• **Work request**
Apart from the pictures, every part of the records below gets retyped exactly.

[Image sets with object changes]
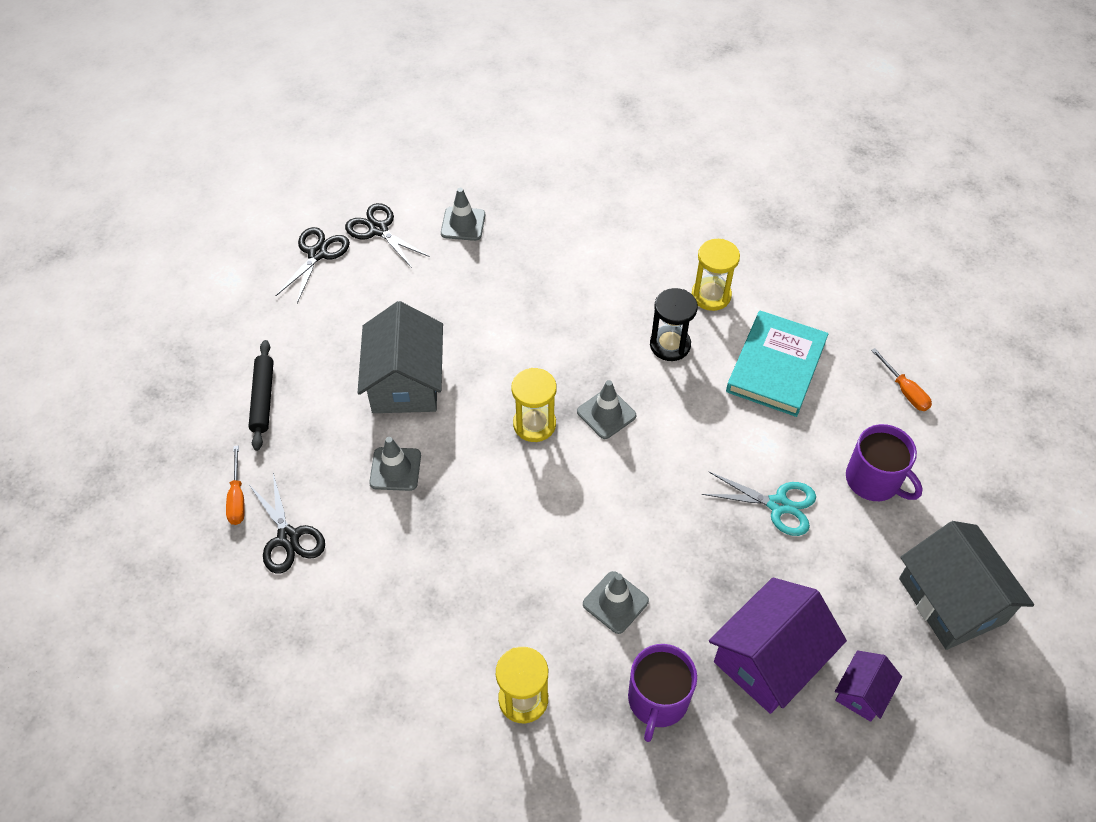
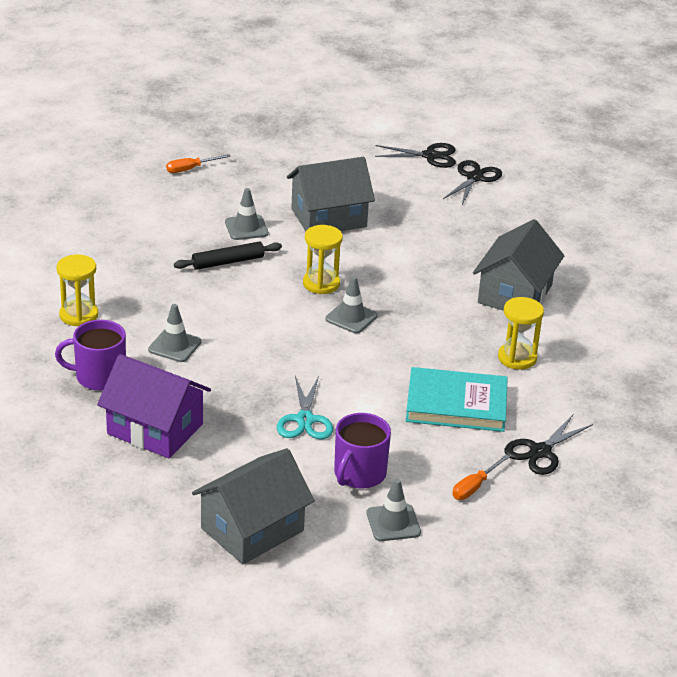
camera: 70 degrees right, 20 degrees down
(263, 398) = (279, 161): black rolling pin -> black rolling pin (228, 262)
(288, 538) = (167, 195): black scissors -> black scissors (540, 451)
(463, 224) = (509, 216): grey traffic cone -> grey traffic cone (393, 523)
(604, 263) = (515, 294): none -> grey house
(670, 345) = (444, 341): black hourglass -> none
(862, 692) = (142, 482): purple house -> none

• **Response to this task**
camera: 70 degrees right, 20 degrees down
(263, 398) = (279, 161): black rolling pin -> black rolling pin (228, 262)
(288, 538) = (167, 195): black scissors -> black scissors (540, 451)
(463, 224) = (509, 216): grey traffic cone -> grey traffic cone (393, 523)
(604, 263) = (515, 294): none -> grey house
(670, 345) = (444, 341): black hourglass -> none
(862, 692) = (142, 482): purple house -> none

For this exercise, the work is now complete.